WORK TO COMPLETE
With the line containing "(257, 211) = (518, 222): white fish -> none" as the start and the line containing "(474, 183) = (831, 370): purple" as the end, transcribe that span of the entries below exactly, including both.

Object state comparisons
════════════════

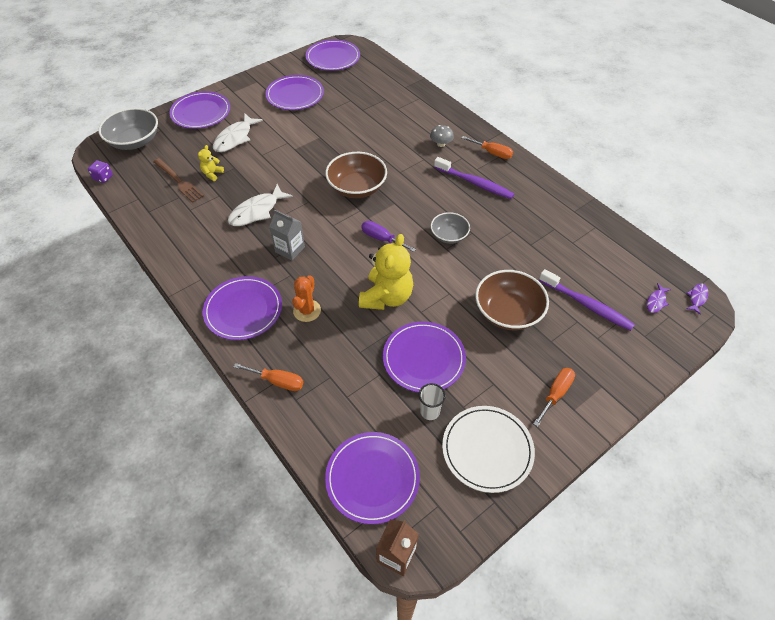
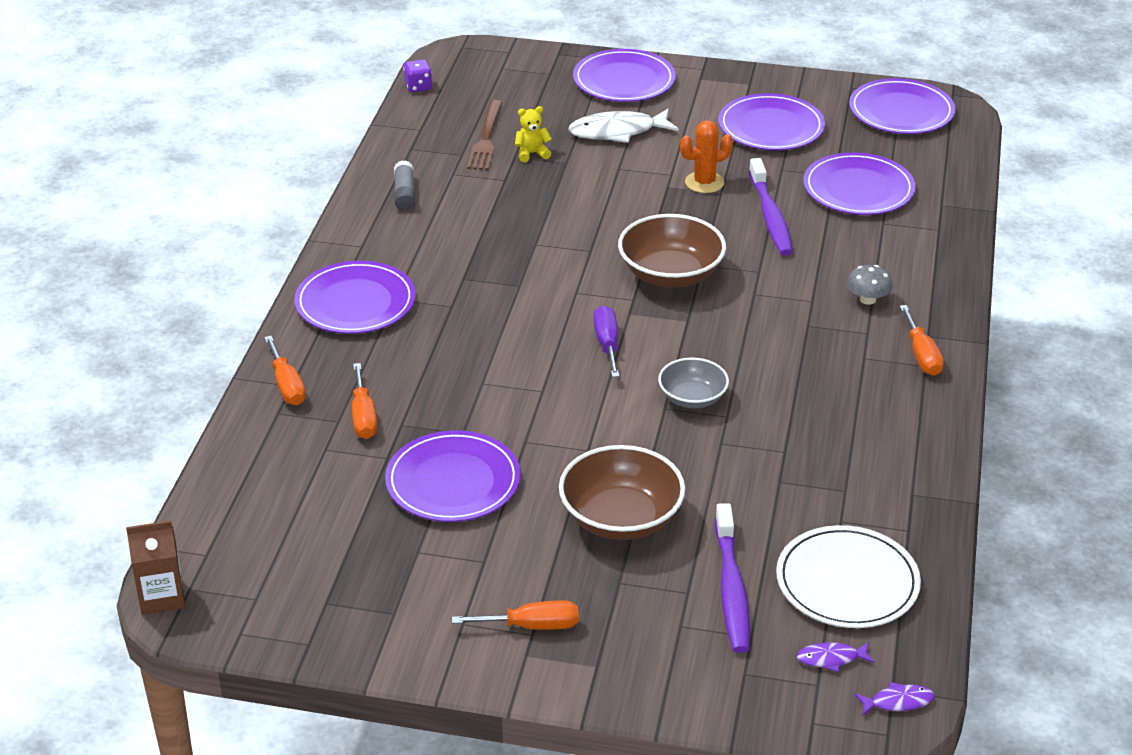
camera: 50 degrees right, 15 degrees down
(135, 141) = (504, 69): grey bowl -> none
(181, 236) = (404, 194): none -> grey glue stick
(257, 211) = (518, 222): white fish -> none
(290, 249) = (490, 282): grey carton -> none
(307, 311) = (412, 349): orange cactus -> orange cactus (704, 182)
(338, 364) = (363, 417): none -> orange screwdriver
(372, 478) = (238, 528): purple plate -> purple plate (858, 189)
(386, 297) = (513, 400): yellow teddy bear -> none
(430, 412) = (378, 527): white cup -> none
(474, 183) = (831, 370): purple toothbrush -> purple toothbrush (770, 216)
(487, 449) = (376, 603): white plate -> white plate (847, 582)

════════════════

RESPONSE BELOW
(257, 211) = (518, 222): white fish -> none
(290, 249) = (490, 282): grey carton -> none
(307, 311) = (412, 349): orange cactus -> orange cactus (704, 182)
(338, 364) = (363, 417): none -> orange screwdriver
(372, 478) = (238, 528): purple plate -> purple plate (858, 189)
(386, 297) = (513, 400): yellow teddy bear -> none
(430, 412) = (378, 527): white cup -> none
(474, 183) = (831, 370): purple toothbrush -> purple toothbrush (770, 216)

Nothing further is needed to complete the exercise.